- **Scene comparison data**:
◇ ◇ ◇ ◇

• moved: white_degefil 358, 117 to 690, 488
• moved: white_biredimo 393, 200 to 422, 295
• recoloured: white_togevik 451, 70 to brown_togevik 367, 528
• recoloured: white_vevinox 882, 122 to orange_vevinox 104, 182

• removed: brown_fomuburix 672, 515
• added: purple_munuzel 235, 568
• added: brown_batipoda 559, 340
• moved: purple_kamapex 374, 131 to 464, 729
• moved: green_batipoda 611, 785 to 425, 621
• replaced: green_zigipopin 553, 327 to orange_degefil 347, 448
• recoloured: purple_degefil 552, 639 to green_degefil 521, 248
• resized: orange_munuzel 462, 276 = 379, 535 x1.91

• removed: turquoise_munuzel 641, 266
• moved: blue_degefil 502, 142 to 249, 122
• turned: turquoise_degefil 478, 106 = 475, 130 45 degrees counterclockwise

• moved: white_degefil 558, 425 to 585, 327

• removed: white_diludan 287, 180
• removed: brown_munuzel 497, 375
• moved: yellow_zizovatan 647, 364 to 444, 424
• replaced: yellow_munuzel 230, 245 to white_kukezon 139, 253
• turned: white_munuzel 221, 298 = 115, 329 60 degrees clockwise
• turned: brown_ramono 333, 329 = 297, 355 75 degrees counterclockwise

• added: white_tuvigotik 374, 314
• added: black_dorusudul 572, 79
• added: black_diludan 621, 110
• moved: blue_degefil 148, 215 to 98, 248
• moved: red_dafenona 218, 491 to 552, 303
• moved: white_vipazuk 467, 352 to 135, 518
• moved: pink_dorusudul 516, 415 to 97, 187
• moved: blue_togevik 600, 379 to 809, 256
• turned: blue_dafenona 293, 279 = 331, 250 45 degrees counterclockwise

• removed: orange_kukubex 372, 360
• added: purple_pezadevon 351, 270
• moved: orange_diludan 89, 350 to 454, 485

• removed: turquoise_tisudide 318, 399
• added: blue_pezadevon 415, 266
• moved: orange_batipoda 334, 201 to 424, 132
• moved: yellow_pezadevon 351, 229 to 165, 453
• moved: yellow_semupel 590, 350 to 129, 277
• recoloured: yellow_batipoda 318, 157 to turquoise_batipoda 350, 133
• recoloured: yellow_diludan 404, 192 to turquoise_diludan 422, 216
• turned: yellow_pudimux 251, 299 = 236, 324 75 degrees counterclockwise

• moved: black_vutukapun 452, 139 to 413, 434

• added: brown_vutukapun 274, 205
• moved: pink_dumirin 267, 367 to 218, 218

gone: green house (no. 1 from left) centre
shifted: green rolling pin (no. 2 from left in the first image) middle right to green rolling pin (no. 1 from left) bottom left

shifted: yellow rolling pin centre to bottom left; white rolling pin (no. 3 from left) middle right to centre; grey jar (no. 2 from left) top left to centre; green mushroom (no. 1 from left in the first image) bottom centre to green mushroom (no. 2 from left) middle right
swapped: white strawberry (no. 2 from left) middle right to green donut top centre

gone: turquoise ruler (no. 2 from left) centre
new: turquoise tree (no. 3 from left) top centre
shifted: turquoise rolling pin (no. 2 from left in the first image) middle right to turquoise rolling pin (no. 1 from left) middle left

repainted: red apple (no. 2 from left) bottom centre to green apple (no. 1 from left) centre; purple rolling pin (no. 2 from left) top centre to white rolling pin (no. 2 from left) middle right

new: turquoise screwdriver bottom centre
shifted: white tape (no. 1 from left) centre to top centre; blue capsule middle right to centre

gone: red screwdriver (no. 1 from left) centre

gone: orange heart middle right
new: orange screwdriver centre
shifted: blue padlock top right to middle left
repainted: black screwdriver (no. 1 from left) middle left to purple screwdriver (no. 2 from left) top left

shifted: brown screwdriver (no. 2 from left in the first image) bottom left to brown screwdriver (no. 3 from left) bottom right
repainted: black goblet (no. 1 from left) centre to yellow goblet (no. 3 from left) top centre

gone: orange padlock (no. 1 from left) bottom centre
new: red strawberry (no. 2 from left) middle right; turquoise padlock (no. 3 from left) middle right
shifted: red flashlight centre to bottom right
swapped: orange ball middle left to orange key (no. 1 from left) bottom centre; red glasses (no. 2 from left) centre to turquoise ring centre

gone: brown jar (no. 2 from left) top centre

◇ ◇ ◇ ◇

- **PROBLEM DETAILS**:
Look above for the line holding "to 422, 295", then set down exactly that line and every line after it up to and including the line holding "brown_togevik 367, 528", with nothing else.

- **EXERCISE RESPONSE**:
• moved: white_biredimo 393, 200 to 422, 295
• recoloured: white_togevik 451, 70 to brown_togevik 367, 528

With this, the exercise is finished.